PROBLEM TO WORK ON — Output the lines below exactly, please, from the first line until the line with "blue boat: 3 -> 0", counting both.

SOURCE RECORDS —
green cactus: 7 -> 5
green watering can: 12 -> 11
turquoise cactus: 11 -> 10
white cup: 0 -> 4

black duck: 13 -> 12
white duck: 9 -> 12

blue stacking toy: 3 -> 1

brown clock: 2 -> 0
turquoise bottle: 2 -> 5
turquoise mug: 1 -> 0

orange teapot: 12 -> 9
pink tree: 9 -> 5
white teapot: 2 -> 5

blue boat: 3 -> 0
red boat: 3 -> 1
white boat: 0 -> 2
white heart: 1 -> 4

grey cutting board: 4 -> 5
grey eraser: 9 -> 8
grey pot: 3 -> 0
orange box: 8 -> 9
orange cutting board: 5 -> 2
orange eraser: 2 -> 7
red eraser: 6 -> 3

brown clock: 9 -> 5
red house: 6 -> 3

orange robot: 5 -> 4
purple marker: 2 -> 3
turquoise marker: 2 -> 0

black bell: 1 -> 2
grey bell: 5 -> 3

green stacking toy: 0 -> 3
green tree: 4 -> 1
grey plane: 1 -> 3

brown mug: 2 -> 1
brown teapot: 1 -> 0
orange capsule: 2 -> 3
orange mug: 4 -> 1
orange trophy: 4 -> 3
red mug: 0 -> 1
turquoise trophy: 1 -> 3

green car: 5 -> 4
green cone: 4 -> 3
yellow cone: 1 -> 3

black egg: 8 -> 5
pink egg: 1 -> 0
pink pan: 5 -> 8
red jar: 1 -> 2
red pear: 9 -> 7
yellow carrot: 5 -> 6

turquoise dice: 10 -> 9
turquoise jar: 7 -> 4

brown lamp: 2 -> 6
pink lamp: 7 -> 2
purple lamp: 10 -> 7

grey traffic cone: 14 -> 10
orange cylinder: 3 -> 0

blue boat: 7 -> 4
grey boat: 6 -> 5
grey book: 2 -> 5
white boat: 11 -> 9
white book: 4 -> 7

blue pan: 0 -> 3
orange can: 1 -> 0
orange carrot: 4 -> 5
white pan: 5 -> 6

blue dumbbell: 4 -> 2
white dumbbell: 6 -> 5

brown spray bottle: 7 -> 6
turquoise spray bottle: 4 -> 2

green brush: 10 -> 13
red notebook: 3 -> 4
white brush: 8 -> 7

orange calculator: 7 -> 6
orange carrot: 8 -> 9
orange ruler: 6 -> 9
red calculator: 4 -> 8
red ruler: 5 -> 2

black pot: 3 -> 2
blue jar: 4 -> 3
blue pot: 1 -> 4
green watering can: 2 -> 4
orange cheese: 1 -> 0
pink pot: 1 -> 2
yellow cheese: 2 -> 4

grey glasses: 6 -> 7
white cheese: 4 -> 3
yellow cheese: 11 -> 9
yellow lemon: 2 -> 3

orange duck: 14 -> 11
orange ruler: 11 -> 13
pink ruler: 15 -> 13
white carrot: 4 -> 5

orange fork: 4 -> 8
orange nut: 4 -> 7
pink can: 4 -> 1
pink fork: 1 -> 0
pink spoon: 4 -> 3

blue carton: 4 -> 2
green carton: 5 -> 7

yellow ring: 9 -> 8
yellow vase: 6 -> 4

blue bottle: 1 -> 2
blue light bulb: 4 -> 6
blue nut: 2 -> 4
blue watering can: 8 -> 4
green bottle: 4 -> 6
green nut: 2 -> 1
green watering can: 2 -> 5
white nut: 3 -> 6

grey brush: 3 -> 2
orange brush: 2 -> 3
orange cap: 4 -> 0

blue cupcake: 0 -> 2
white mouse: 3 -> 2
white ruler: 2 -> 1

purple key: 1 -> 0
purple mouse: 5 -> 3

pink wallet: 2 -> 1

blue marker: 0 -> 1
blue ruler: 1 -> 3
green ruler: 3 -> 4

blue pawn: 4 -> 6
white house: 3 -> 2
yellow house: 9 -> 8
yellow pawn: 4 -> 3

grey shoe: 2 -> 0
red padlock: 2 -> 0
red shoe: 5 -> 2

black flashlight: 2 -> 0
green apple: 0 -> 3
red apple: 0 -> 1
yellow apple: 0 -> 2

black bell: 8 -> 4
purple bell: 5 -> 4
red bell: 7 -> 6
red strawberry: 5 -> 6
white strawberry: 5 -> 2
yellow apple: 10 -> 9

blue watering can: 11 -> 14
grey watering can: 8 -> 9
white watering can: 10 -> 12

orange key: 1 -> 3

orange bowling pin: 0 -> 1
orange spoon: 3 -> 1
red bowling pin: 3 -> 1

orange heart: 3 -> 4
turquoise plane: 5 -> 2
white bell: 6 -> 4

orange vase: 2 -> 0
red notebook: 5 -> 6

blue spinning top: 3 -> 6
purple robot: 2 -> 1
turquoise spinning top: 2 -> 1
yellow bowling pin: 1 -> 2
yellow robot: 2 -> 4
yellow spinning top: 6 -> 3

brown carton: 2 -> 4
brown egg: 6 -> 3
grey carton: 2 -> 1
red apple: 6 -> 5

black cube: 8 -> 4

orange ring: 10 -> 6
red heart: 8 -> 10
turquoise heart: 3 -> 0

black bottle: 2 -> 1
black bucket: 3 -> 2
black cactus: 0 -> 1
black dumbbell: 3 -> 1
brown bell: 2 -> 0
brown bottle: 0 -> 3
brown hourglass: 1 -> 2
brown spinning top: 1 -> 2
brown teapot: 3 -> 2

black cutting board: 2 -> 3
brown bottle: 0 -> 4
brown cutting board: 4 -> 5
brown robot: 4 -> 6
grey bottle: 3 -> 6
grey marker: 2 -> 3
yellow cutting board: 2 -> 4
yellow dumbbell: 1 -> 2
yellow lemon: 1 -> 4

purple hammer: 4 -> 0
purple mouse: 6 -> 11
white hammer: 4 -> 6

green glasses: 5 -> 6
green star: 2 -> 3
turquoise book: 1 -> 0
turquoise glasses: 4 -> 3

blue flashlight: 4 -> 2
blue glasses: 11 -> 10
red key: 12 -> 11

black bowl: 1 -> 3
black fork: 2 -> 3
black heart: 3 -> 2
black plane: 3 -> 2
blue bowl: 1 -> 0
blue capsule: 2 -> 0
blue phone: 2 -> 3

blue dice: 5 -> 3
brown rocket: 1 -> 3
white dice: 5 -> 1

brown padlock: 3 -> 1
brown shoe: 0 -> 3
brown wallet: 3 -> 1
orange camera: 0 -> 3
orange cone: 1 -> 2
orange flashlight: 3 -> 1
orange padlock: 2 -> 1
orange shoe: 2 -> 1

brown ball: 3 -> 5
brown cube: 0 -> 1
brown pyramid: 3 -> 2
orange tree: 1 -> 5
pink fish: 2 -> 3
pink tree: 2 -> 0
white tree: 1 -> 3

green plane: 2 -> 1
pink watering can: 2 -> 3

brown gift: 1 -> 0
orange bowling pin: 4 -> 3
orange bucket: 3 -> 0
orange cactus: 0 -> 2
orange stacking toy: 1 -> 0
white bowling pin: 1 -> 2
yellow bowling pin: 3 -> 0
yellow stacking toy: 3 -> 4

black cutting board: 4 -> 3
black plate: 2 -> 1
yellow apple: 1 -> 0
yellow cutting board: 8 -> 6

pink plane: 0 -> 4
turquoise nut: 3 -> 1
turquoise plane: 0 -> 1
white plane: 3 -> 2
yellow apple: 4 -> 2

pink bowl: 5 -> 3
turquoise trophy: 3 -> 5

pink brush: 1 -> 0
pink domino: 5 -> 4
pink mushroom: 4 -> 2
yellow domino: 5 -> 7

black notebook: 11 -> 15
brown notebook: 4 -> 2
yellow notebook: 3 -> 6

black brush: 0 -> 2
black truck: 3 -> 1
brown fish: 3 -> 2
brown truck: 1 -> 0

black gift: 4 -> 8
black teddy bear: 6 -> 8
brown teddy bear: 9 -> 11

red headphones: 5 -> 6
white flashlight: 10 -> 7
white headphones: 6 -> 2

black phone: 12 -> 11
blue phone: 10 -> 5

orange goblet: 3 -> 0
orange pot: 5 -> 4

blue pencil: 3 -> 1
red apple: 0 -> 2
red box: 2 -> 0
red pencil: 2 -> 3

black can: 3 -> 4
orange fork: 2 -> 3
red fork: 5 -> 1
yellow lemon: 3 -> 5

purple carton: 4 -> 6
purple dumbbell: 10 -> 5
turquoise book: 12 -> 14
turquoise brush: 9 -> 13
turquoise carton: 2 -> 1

YOUR RESPONSE —
green cactus: 7 -> 5
green watering can: 12 -> 11
turquoise cactus: 11 -> 10
white cup: 0 -> 4

black duck: 13 -> 12
white duck: 9 -> 12

blue stacking toy: 3 -> 1

brown clock: 2 -> 0
turquoise bottle: 2 -> 5
turquoise mug: 1 -> 0

orange teapot: 12 -> 9
pink tree: 9 -> 5
white teapot: 2 -> 5

blue boat: 3 -> 0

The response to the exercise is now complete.